(Working data begins)

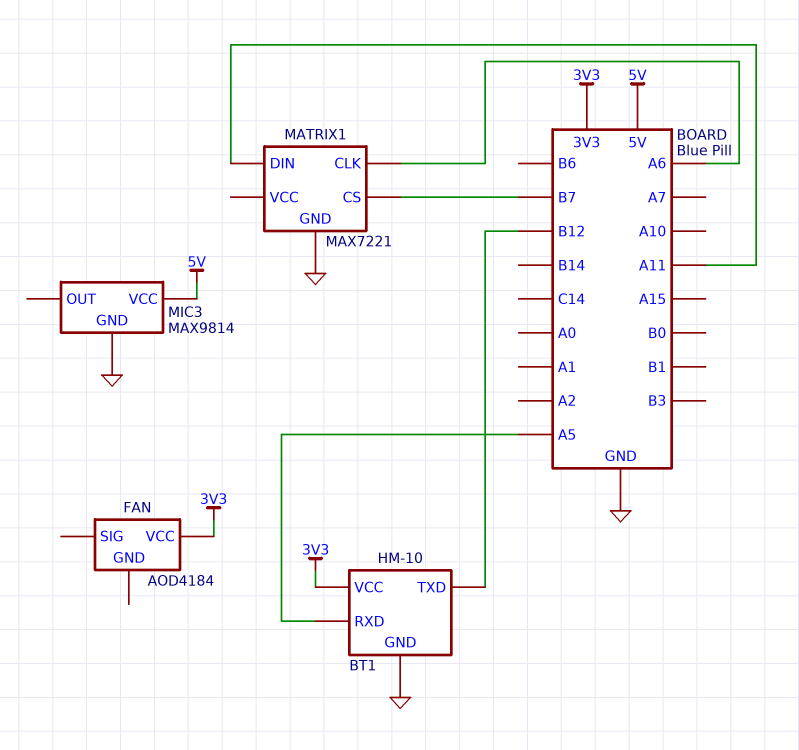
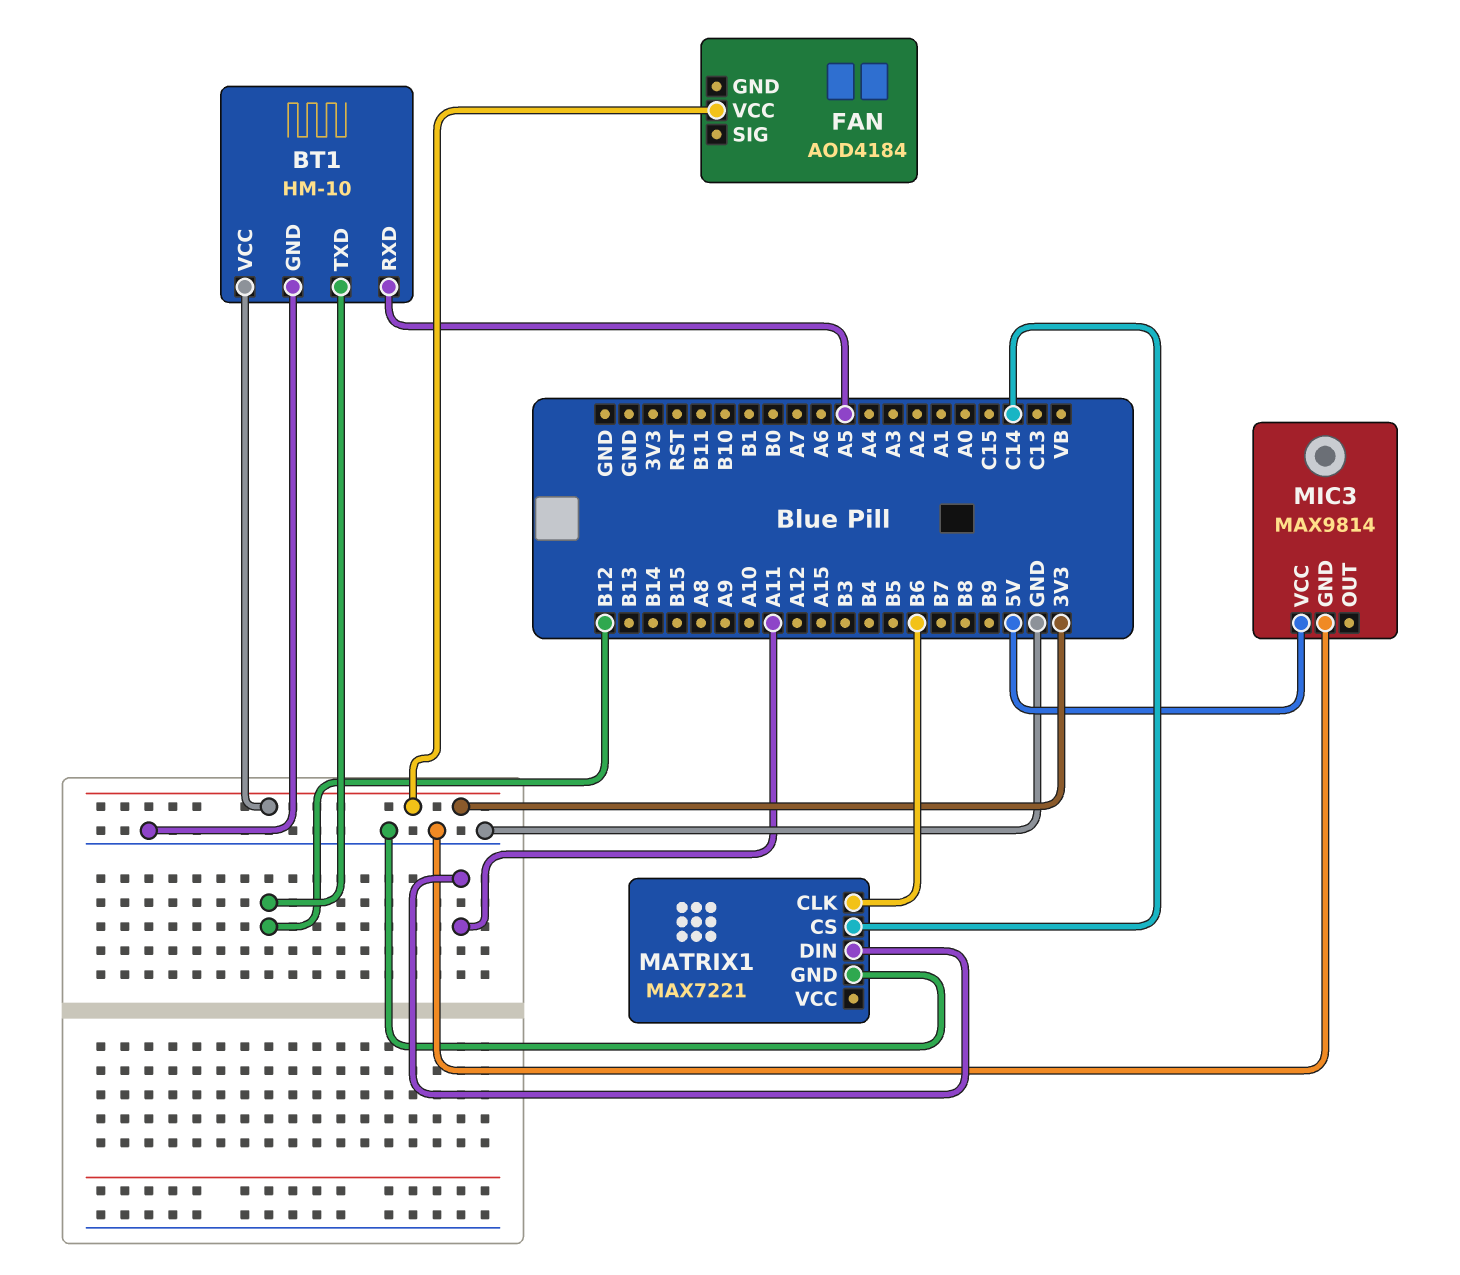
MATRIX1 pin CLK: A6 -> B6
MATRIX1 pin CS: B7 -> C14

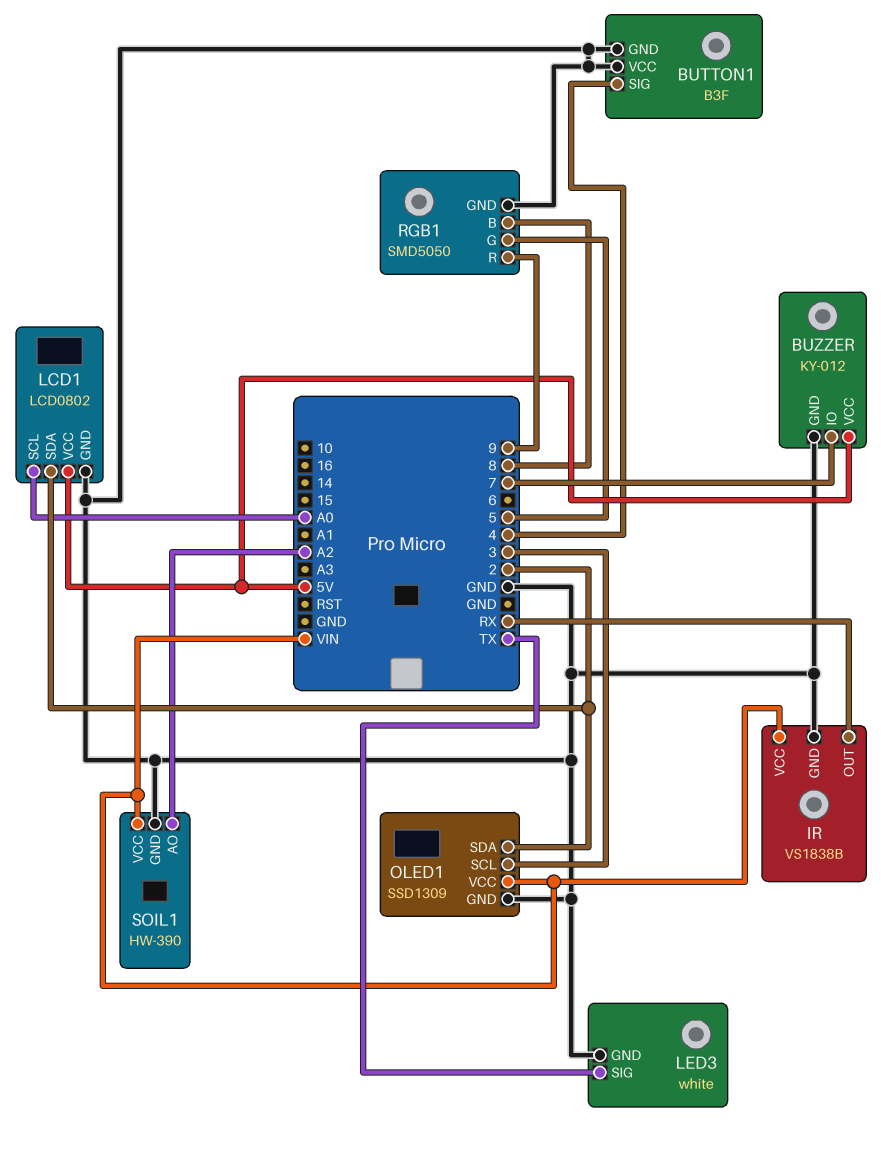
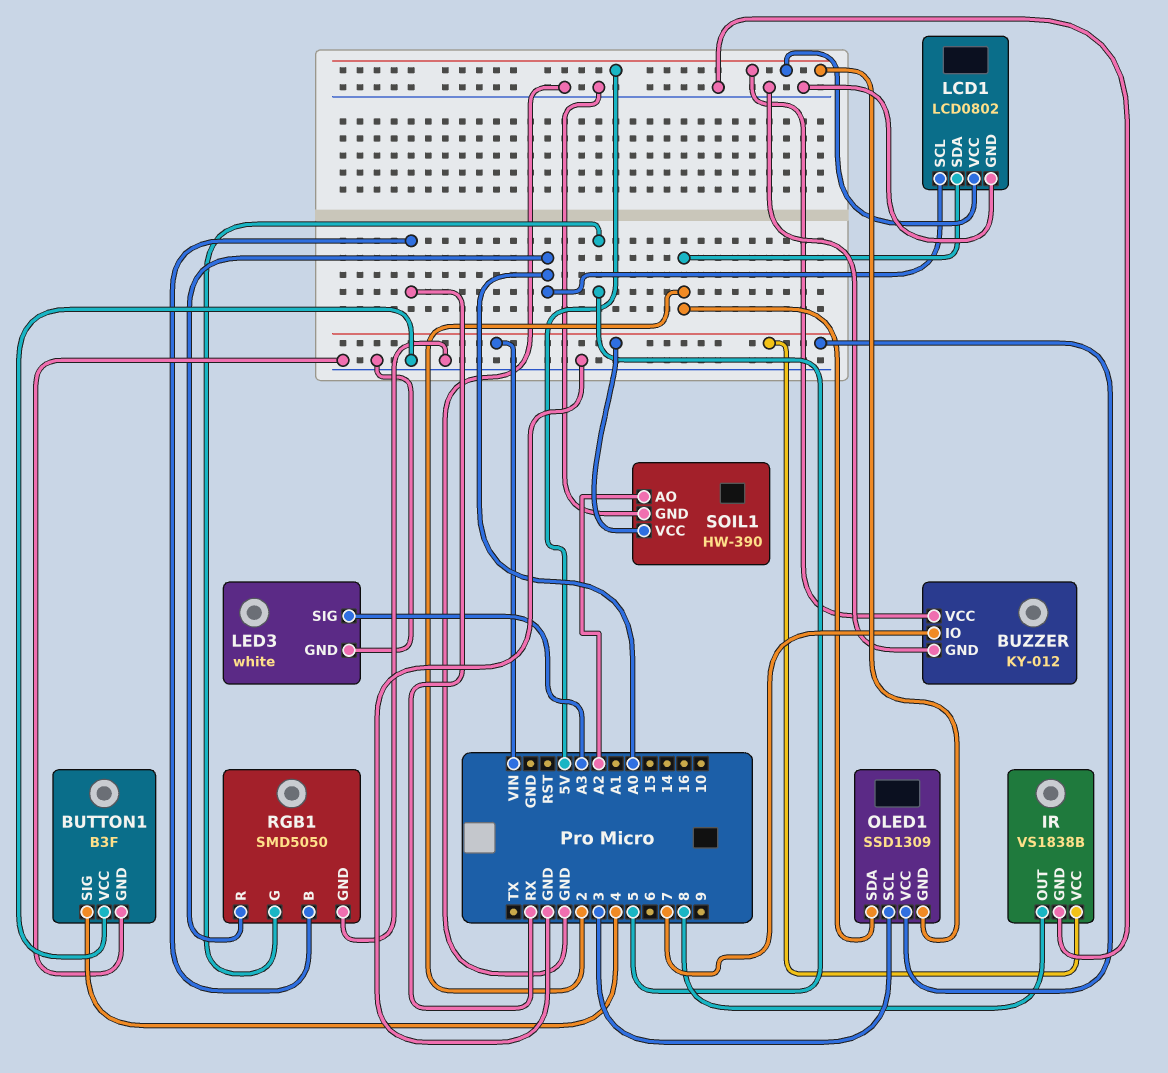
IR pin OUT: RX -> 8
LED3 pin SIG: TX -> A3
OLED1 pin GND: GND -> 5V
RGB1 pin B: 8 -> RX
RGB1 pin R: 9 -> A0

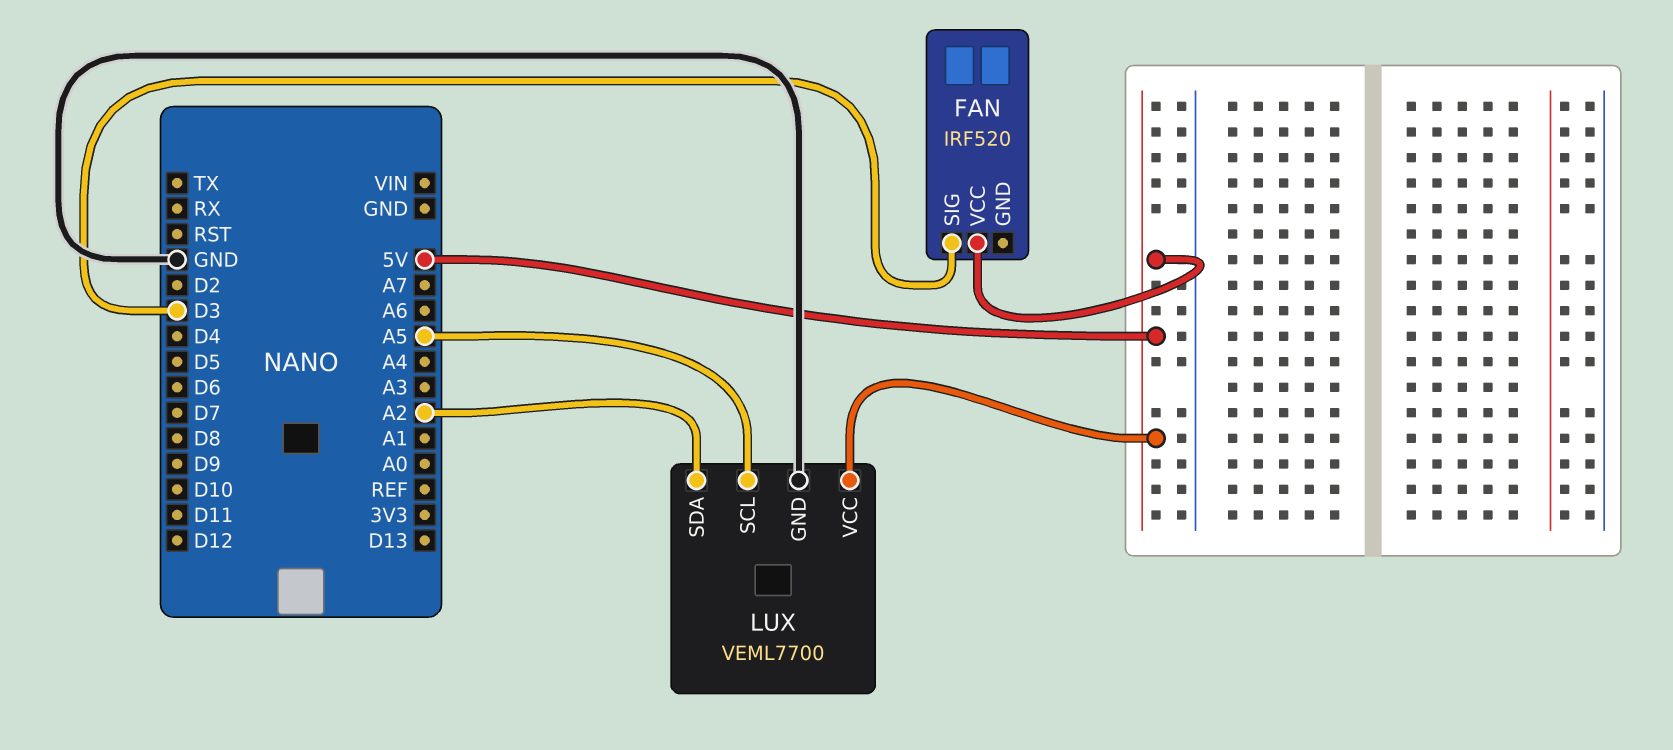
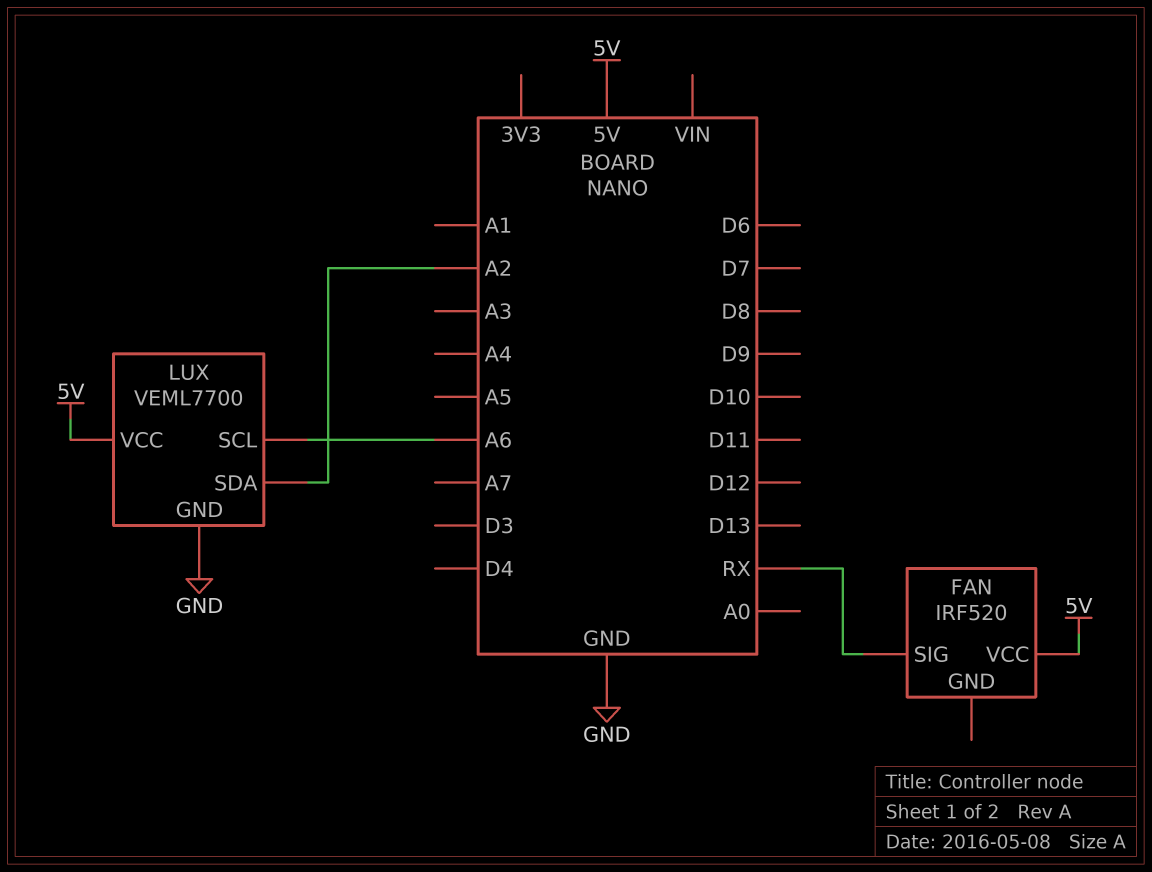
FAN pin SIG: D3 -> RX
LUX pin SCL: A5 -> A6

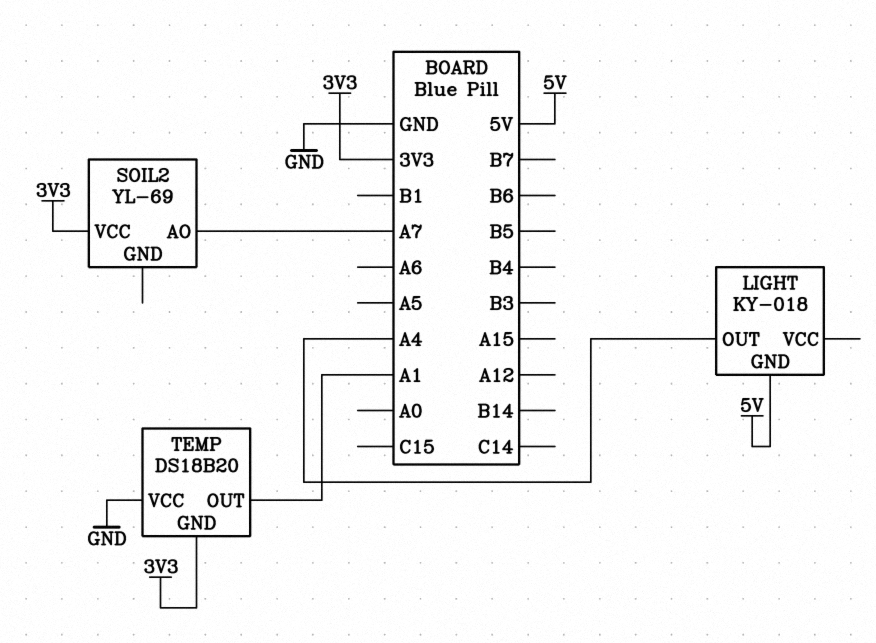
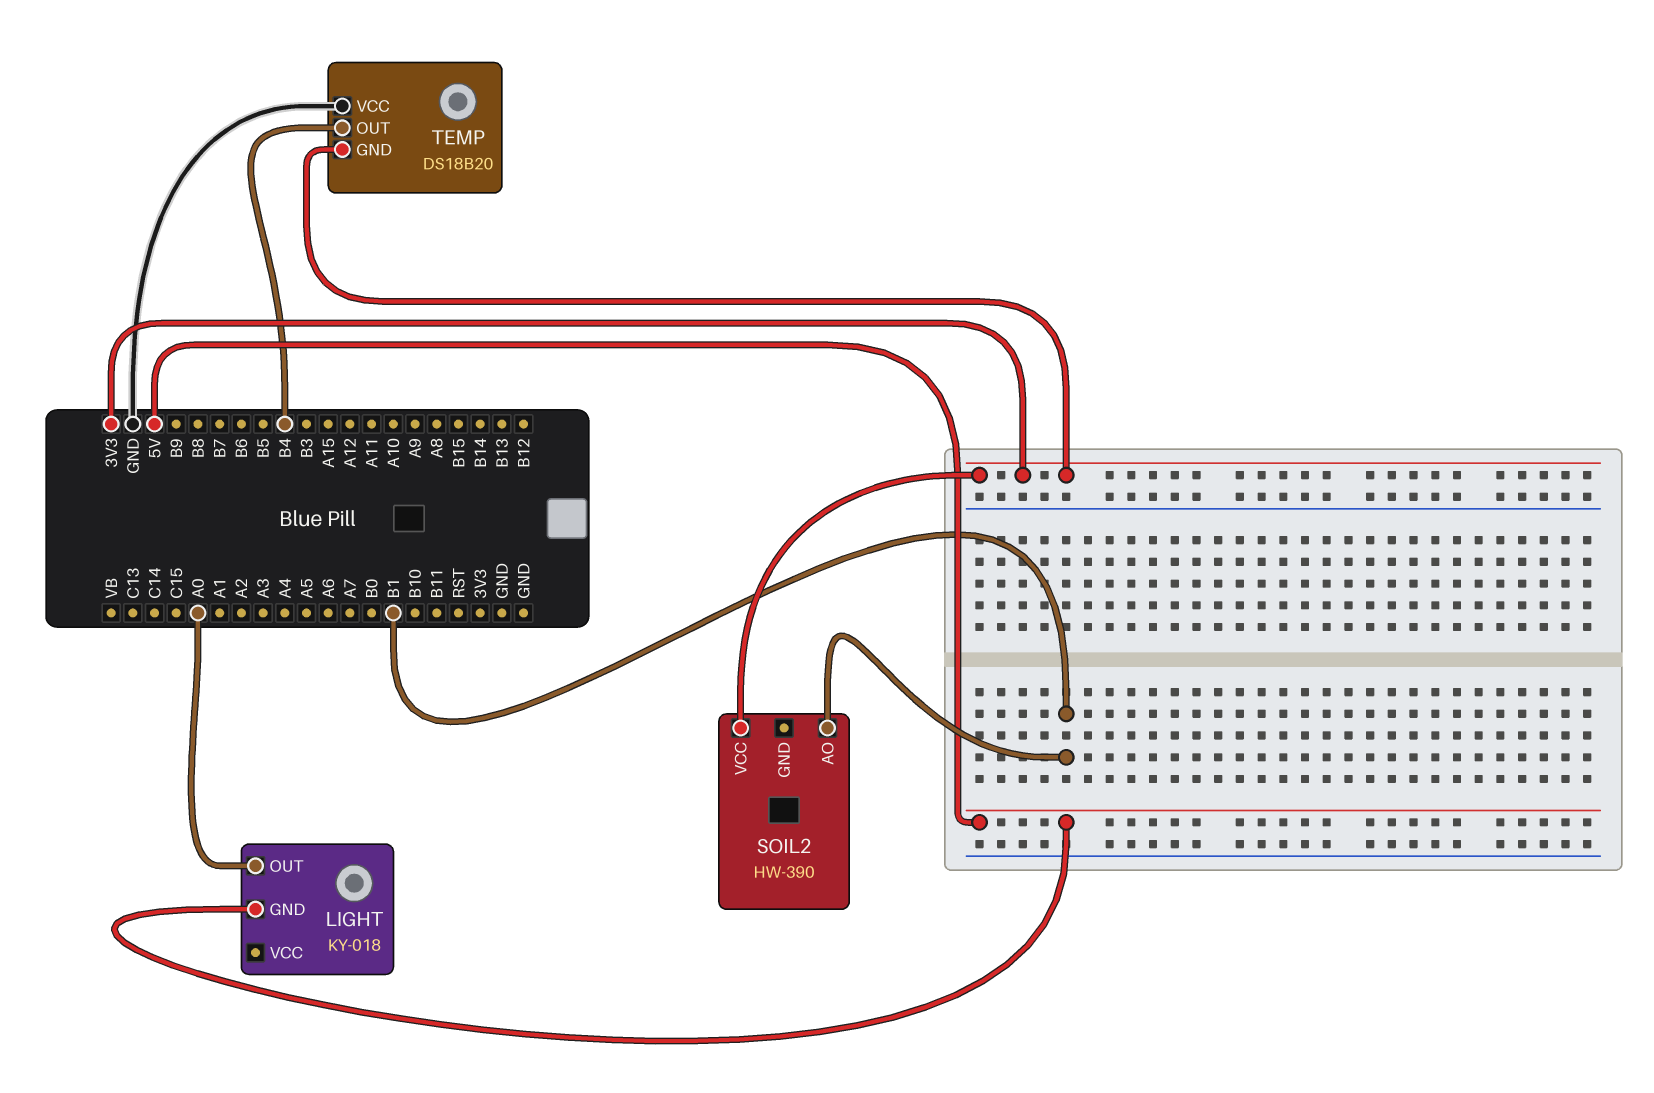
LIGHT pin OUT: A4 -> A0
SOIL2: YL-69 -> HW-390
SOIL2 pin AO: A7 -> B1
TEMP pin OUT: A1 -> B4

(Working data ends)

*What needs to be done:* Repeat exactly, and only, the lines from the line with "LIGHT pin OUT: A4 -> A0" through the end of the listing above, both ends included.

*Response:*
LIGHT pin OUT: A4 -> A0
SOIL2: YL-69 -> HW-390
SOIL2 pin AO: A7 -> B1
TEMP pin OUT: A1 -> B4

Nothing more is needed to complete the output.